Activity ▸
Would you return the lines between the one holding "C7: 15pF (GND, VOL) -> 27pF (GND, VOL)" and the one holding "D7: diode 1N4007", inclusive, and only those, exactly as they stand in the listing below?

Data extract ▸
####################

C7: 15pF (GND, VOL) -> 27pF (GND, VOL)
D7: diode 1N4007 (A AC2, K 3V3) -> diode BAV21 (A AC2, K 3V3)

####################

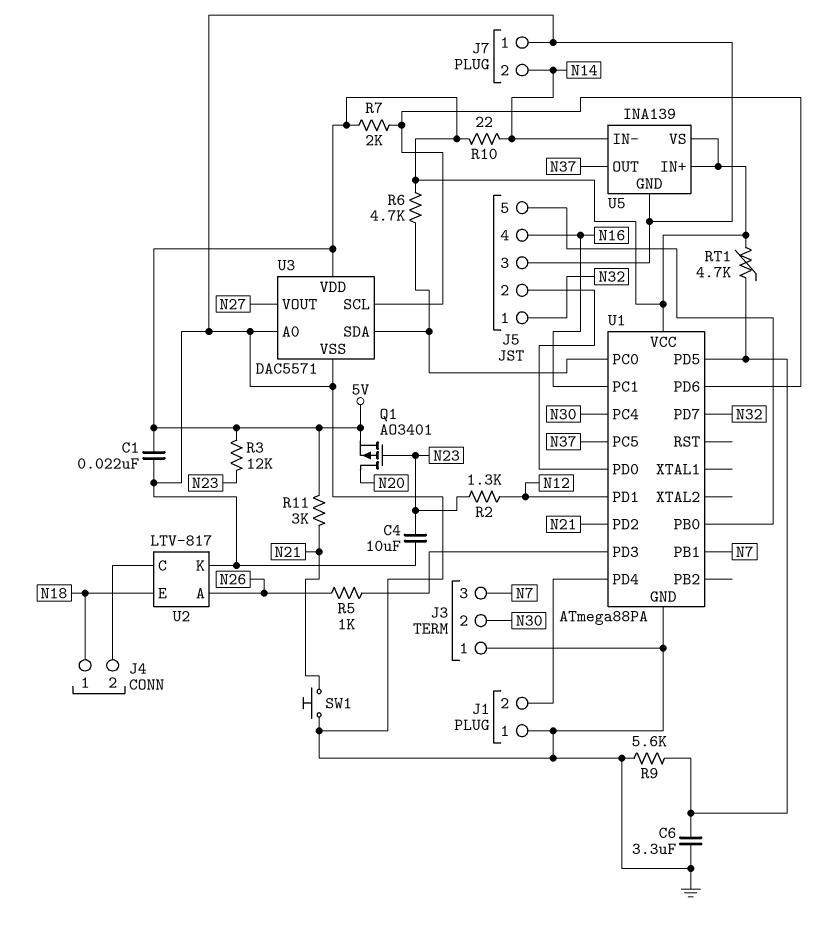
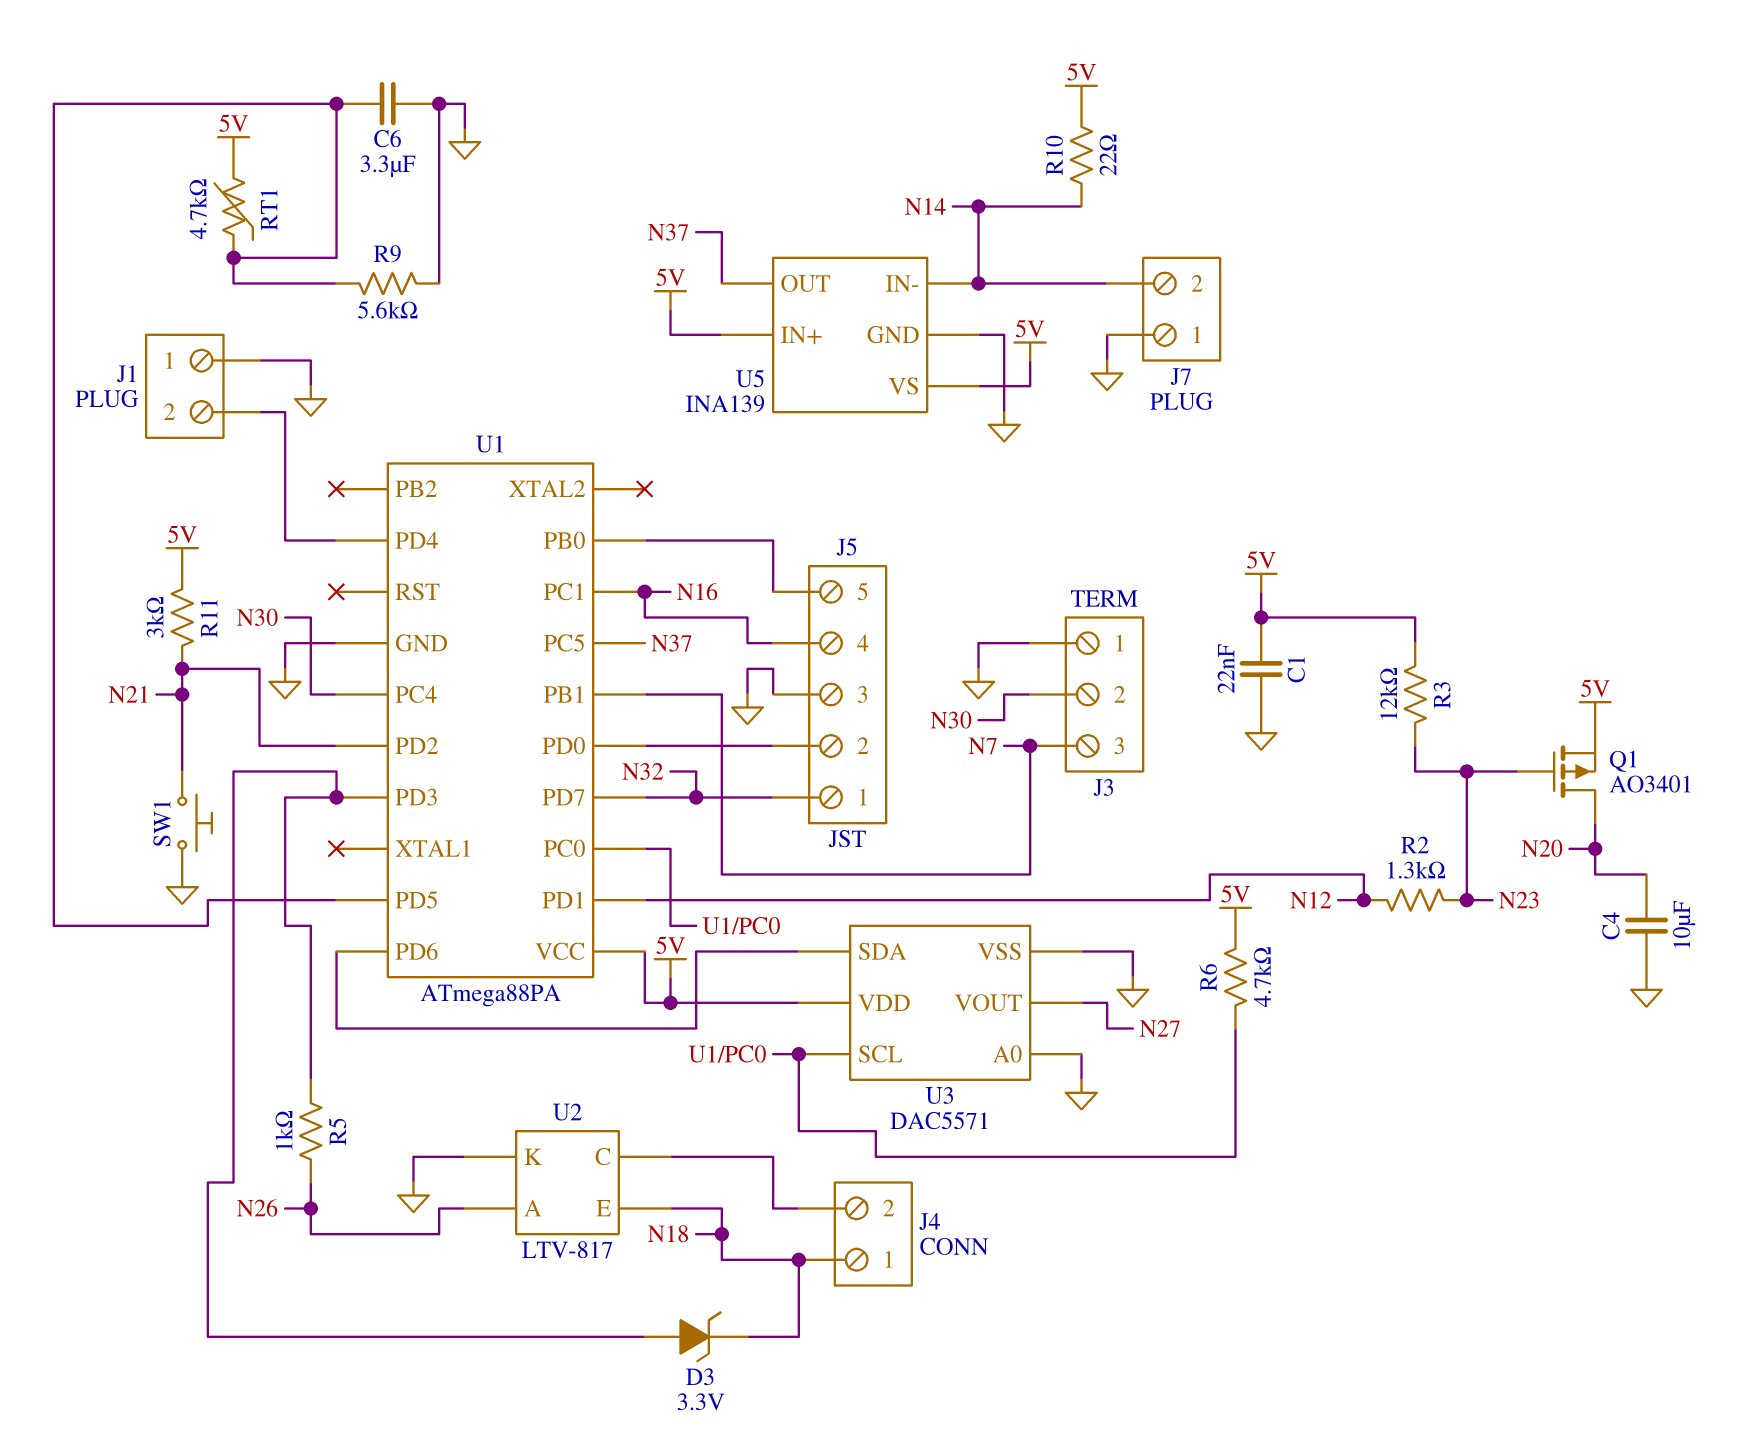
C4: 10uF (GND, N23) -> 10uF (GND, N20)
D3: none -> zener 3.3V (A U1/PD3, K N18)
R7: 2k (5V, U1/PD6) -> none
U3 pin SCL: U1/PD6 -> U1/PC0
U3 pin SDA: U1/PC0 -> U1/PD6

####################

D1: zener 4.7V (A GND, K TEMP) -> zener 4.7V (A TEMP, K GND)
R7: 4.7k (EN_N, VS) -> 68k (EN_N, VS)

####################

Response box ▸
C7: 15pF (GND, VOL) -> 27pF (GND, VOL)
D7: diode 1N4007 (A AC2, K 3V3) -> diode BAV21 (A AC2, K 3V3)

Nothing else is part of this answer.